Exercise details -
Please keep the images out and set down the data exactly as given.

Collection entries -
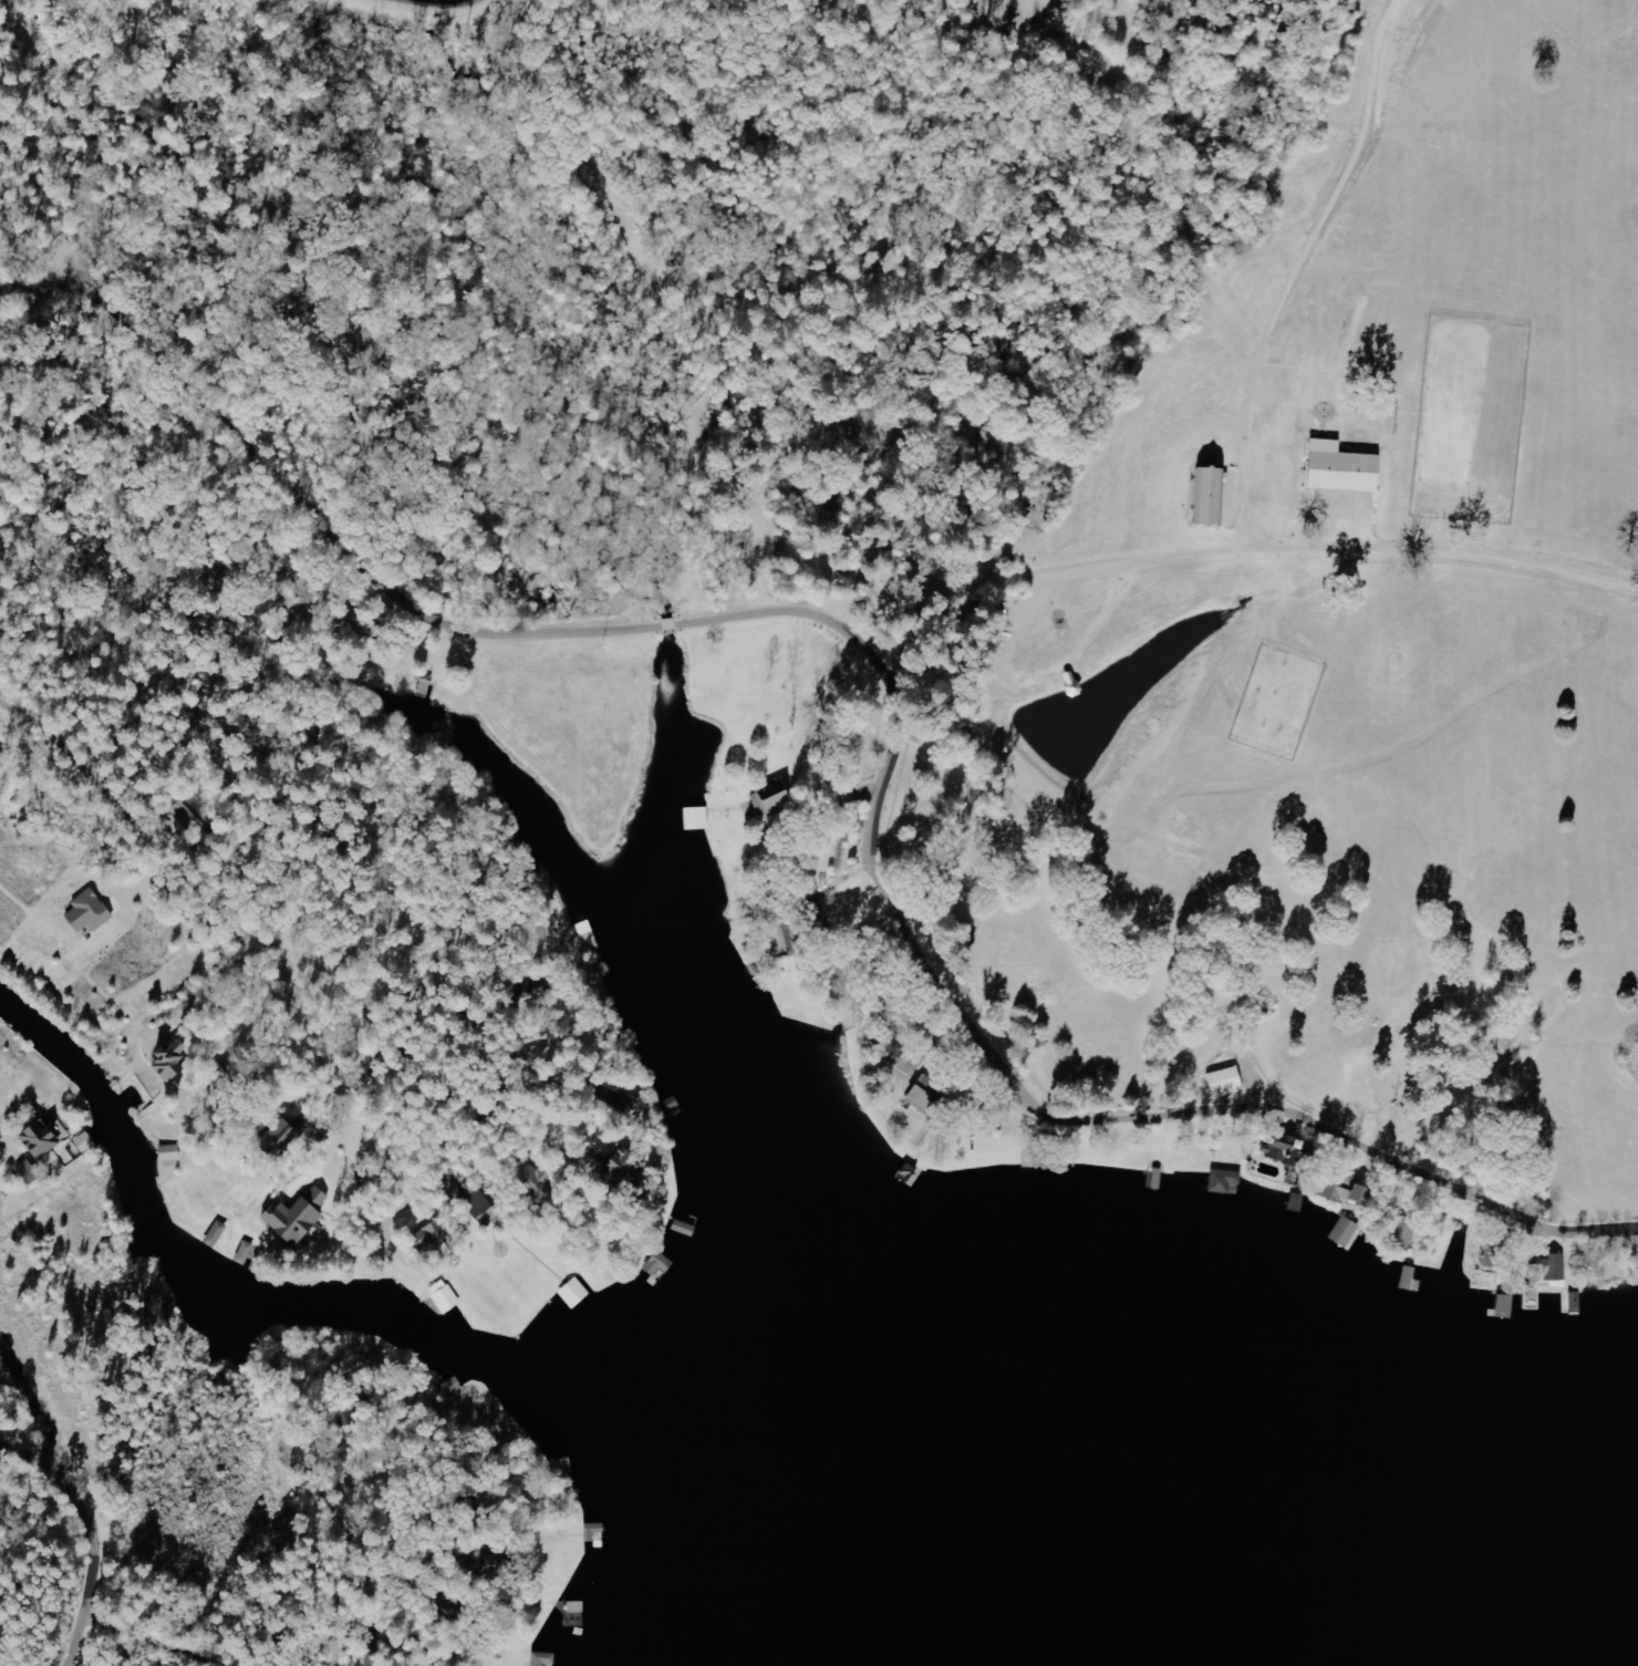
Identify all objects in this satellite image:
road: (37, 335)
building: (1348, 469)
building: (1215, 498)
road: (807, 731)
building: (777, 800)
building: (92, 912)
building: (792, 941)
road: (927, 950)
road: (877, 1014)
road: (333, 1046)
building: (176, 1061)
building: (1222, 1081)
building: (46, 1140)
building: (87, 1142)
building: (172, 1153)
building: (1277, 1153)
building: (32, 1173)
building: (1221, 1181)
building: (545, 1182)
building: (1340, 1188)
building: (485, 1201)
building: (302, 1217)
building: (1404, 1232)
building: (219, 1234)
building: (436, 1238)
building: (1554, 1271)
building: (447, 1297)
road: (330, 1477)
road: (82, 1582)
road: (353, 1615)
road: (134, 1657)
building: (546, 1659)

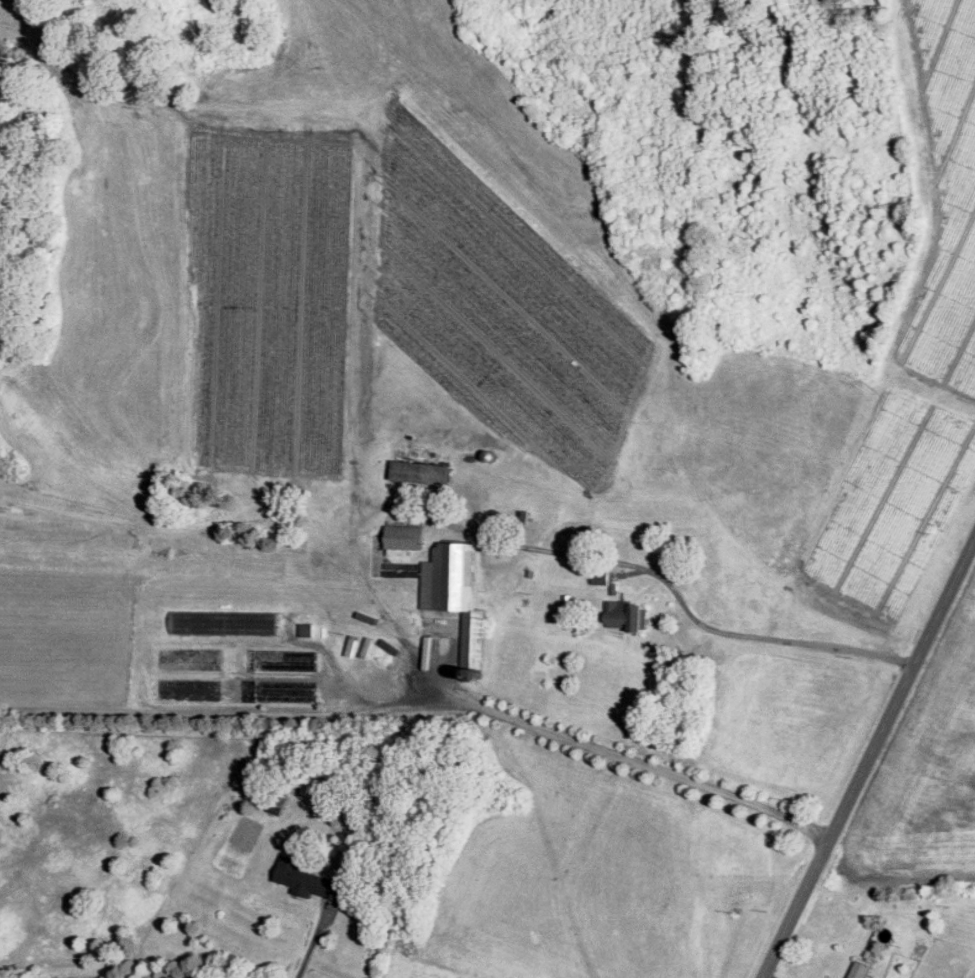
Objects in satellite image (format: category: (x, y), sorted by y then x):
building: (423, 471)
building: (406, 535)
road: (356, 561)
building: (601, 575)
building: (457, 591)
building: (627, 613)
building: (307, 628)
road: (753, 637)
road: (230, 714)
road: (868, 757)
road: (647, 764)
building: (309, 878)
road: (312, 941)
building: (860, 969)
road: (769, 976)

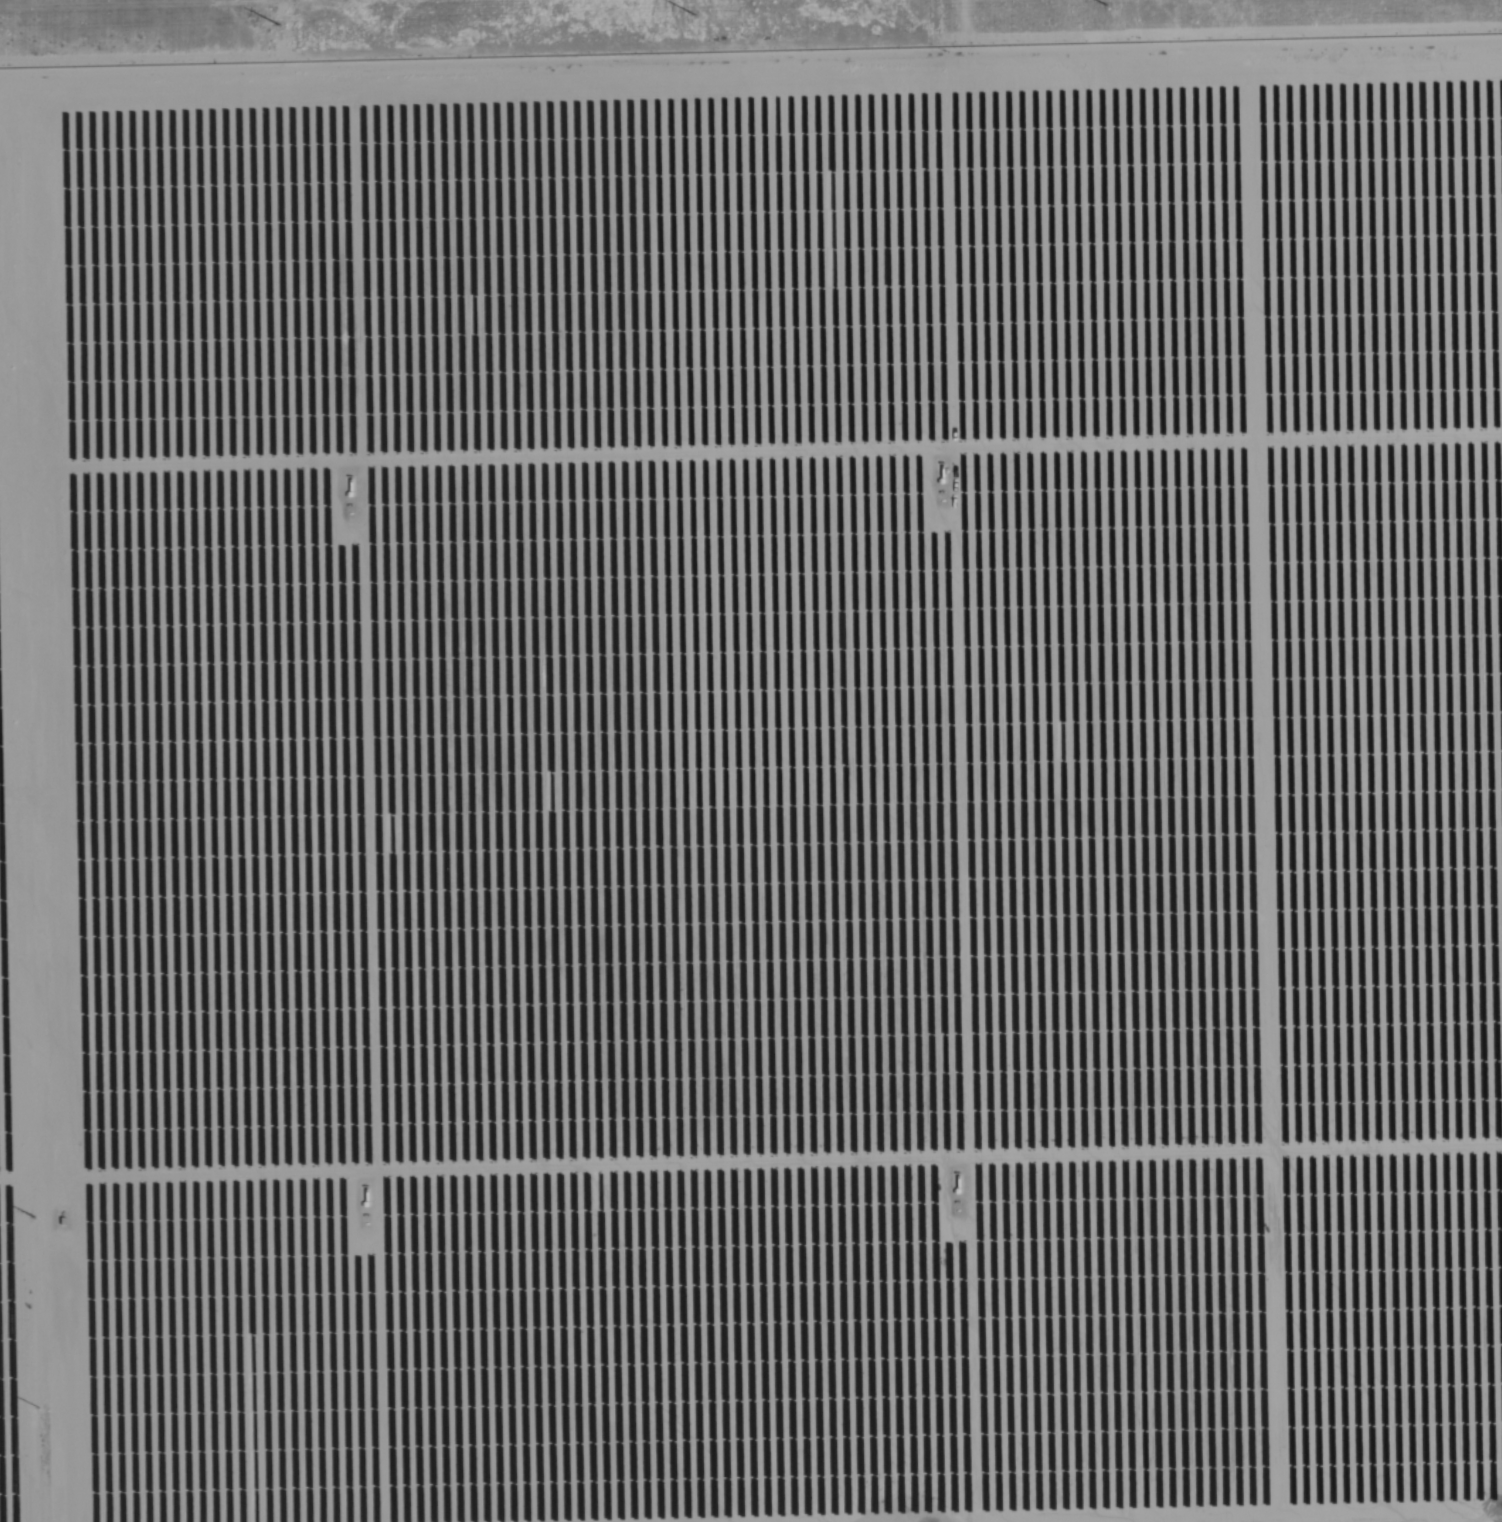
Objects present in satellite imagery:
solar farm: (753, 787)

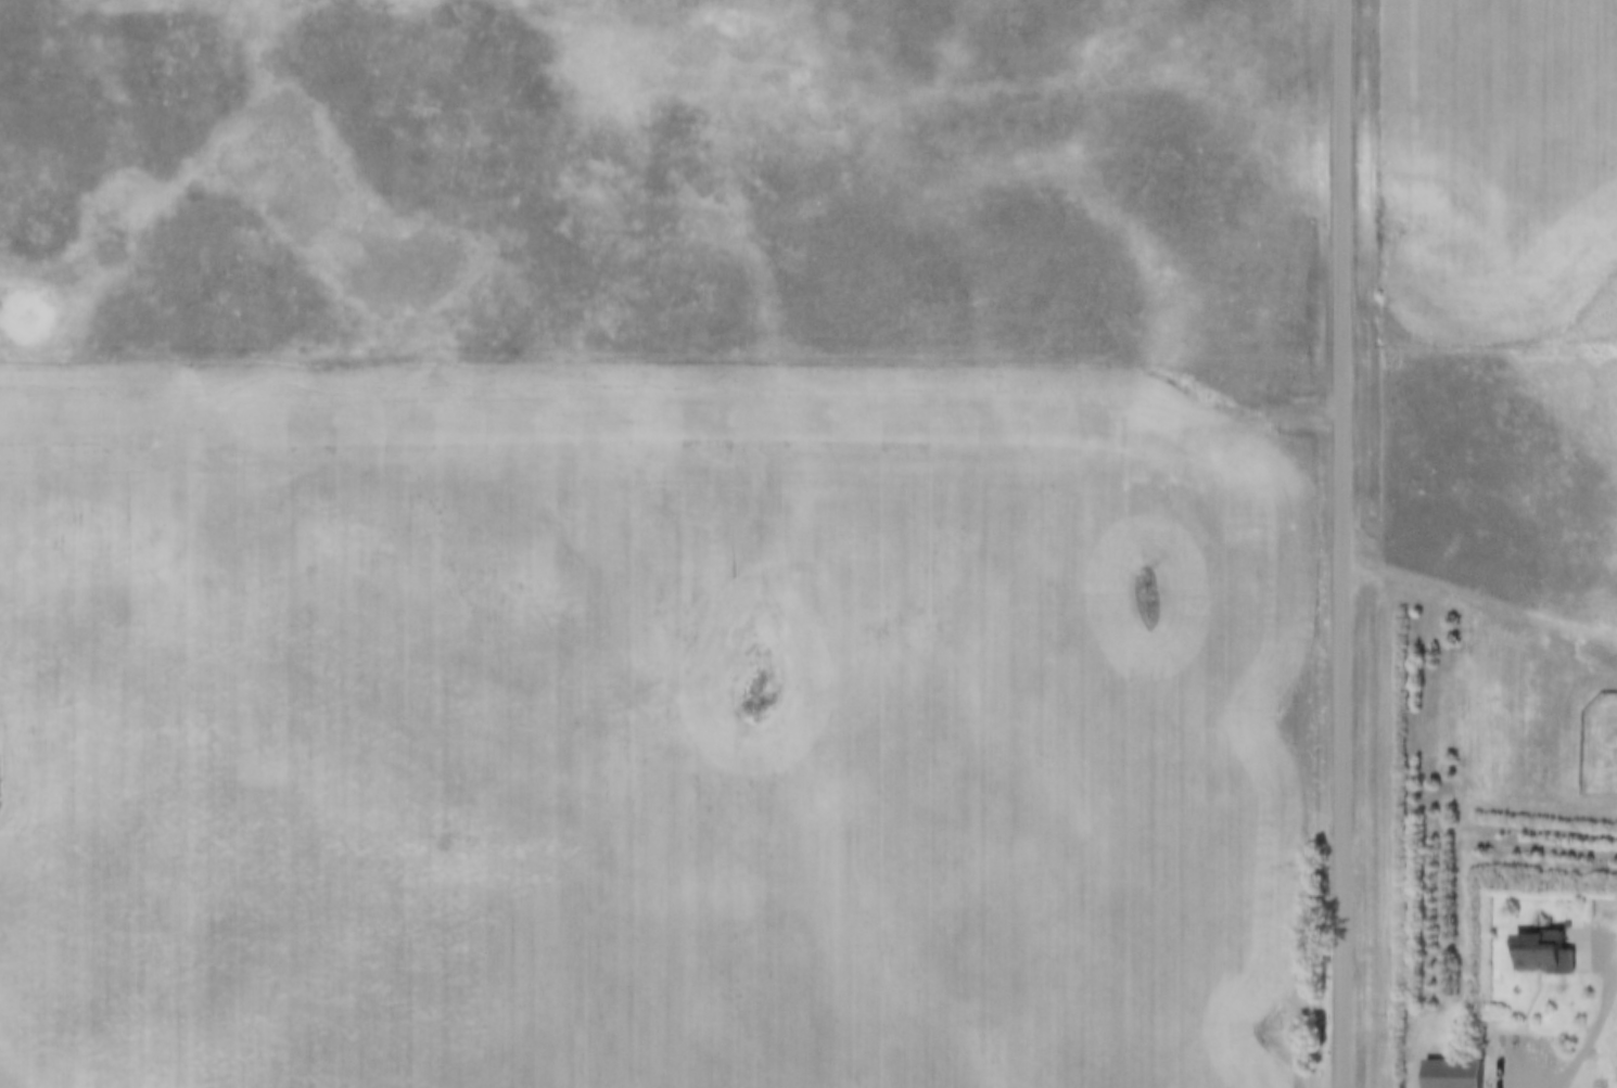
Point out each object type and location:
road: (1338, 543)
road: (1477, 599)
road: (1552, 910)
building: (1543, 951)
building: (1447, 1073)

Result of the task -
Identify all objects in this satellite image:
road: (37, 335)
building: (1348, 469)
building: (1215, 498)
road: (807, 731)
building: (777, 800)
building: (92, 912)
building: (792, 941)
road: (927, 950)
road: (877, 1014)
road: (333, 1046)
building: (176, 1061)
building: (1222, 1081)
building: (46, 1140)
building: (87, 1142)
building: (172, 1153)
building: (1277, 1153)
building: (32, 1173)
building: (1221, 1181)
building: (545, 1182)
building: (1340, 1188)
building: (485, 1201)
building: (302, 1217)
building: (1404, 1232)
building: (219, 1234)
building: (436, 1238)
building: (1554, 1271)
building: (447, 1297)
road: (330, 1477)
road: (82, 1582)
road: (353, 1615)
road: (134, 1657)
building: (546, 1659)

Objects in satellite image (format: category: (x, y), sorted by y then x):
building: (423, 471)
building: (406, 535)
road: (356, 561)
building: (601, 575)
building: (457, 591)
building: (627, 613)
building: (307, 628)
road: (753, 637)
road: (230, 714)
road: (868, 757)
road: (647, 764)
building: (309, 878)
road: (312, 941)
building: (860, 969)
road: (769, 976)

Objects present in satellite imagery:
solar farm: (753, 787)

Point out each object type and location:
road: (1338, 543)
road: (1477, 599)
road: (1552, 910)
building: (1543, 951)
building: (1447, 1073)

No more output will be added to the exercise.